DATA IN THIS EXERCISE –
====

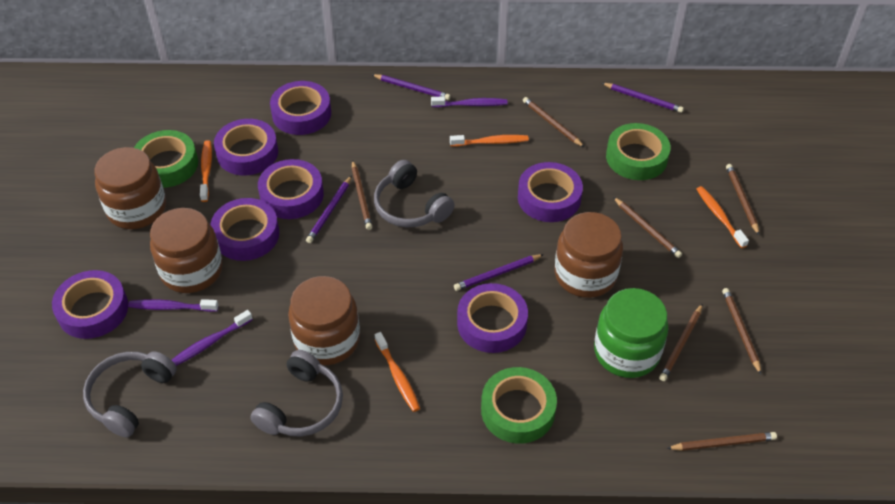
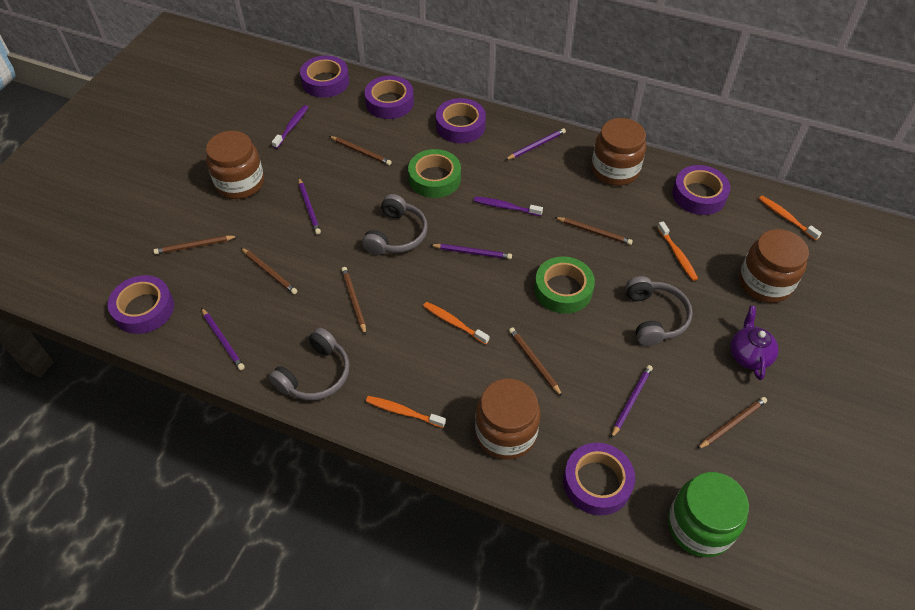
green tape: [134,130,198,188] [481,367,557,444] [606,123,671,180] = 3 -> [408,149,461,198] [534,256,595,314] = 2
purple pencil: [306,176,352,243] [372,74,450,100] [454,254,544,291] [602,83,684,113] = 4 -> [201,308,245,370] [298,178,321,235] [431,244,512,259] [505,128,566,160] [611,365,653,438] = 5
purple tape: [52,270,128,339] [210,198,279,261] [214,119,278,175] [258,159,324,219] [270,81,331,135] [457,283,528,353] [518,162,583,222] = 7 -> [108,275,174,334] [300,55,349,98] [365,76,414,119] [436,98,486,143] [563,443,635,516] [672,165,730,215] = 6
purple teapot: none = 0 -> [730,306,778,380] = 1
purple toothbrush: [128,299,219,312] [172,310,253,366] [431,96,508,107] = 3 -> [272,105,308,149] [474,197,543,216] = 2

====

Reproduce all of the data exactly; the pictures do not belong in the copy.

green tape: [134,130,198,188] [481,367,557,444] [606,123,671,180] = 3 -> [408,149,461,198] [534,256,595,314] = 2
purple pencil: [306,176,352,243] [372,74,450,100] [454,254,544,291] [602,83,684,113] = 4 -> [201,308,245,370] [298,178,321,235] [431,244,512,259] [505,128,566,160] [611,365,653,438] = 5
purple tape: [52,270,128,339] [210,198,279,261] [214,119,278,175] [258,159,324,219] [270,81,331,135] [457,283,528,353] [518,162,583,222] = 7 -> [108,275,174,334] [300,55,349,98] [365,76,414,119] [436,98,486,143] [563,443,635,516] [672,165,730,215] = 6
purple teapot: none = 0 -> [730,306,778,380] = 1
purple toothbrush: [128,299,219,312] [172,310,253,366] [431,96,508,107] = 3 -> [272,105,308,149] [474,197,543,216] = 2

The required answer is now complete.